• Information supplied
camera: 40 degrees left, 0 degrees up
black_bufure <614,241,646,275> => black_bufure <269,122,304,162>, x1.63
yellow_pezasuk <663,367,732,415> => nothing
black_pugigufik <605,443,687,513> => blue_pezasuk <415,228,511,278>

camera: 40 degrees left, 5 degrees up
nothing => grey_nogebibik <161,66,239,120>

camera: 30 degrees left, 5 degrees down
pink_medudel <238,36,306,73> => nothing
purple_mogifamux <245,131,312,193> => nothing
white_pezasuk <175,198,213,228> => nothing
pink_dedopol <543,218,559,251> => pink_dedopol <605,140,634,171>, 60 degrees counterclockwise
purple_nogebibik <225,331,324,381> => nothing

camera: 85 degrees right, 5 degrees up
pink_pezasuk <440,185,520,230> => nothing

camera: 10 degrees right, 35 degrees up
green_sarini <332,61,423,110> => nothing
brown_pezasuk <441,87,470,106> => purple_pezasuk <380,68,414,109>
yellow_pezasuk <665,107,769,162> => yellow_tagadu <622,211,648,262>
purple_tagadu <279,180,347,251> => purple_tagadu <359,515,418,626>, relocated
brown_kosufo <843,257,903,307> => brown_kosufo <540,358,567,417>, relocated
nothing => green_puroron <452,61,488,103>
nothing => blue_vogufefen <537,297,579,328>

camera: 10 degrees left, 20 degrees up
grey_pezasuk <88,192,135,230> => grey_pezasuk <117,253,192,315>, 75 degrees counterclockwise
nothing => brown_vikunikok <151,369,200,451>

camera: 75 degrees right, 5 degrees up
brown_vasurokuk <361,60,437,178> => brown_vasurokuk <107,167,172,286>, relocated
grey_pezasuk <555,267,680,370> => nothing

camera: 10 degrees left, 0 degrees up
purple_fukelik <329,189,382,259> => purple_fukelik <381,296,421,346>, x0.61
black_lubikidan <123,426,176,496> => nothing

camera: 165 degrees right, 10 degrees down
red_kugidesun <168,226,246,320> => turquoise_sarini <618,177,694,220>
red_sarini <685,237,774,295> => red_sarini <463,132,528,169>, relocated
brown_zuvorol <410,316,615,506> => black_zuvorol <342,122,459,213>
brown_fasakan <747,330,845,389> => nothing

• Assigned task
Lines before the one containing "green_sarini <332,61,423,110> => nothing" stay out; reproduce that line and all the lines after it, through the end of the listing, exactly.

• Written reply
green_sarini <332,61,423,110> => nothing
brown_pezasuk <441,87,470,106> => purple_pezasuk <380,68,414,109>
yellow_pezasuk <665,107,769,162> => yellow_tagadu <622,211,648,262>
purple_tagadu <279,180,347,251> => purple_tagadu <359,515,418,626>, relocated
brown_kosufo <843,257,903,307> => brown_kosufo <540,358,567,417>, relocated
nothing => green_puroron <452,61,488,103>
nothing => blue_vogufefen <537,297,579,328>

camera: 10 degrees left, 20 degrees up
grey_pezasuk <88,192,135,230> => grey_pezasuk <117,253,192,315>, 75 degrees counterclockwise
nothing => brown_vikunikok <151,369,200,451>

camera: 75 degrees right, 5 degrees up
brown_vasurokuk <361,60,437,178> => brown_vasurokuk <107,167,172,286>, relocated
grey_pezasuk <555,267,680,370> => nothing

camera: 10 degrees left, 0 degrees up
purple_fukelik <329,189,382,259> => purple_fukelik <381,296,421,346>, x0.61
black_lubikidan <123,426,176,496> => nothing

camera: 165 degrees right, 10 degrees down
red_kugidesun <168,226,246,320> => turquoise_sarini <618,177,694,220>
red_sarini <685,237,774,295> => red_sarini <463,132,528,169>, relocated
brown_zuvorol <410,316,615,506> => black_zuvorol <342,122,459,213>
brown_fasakan <747,330,845,389> => nothing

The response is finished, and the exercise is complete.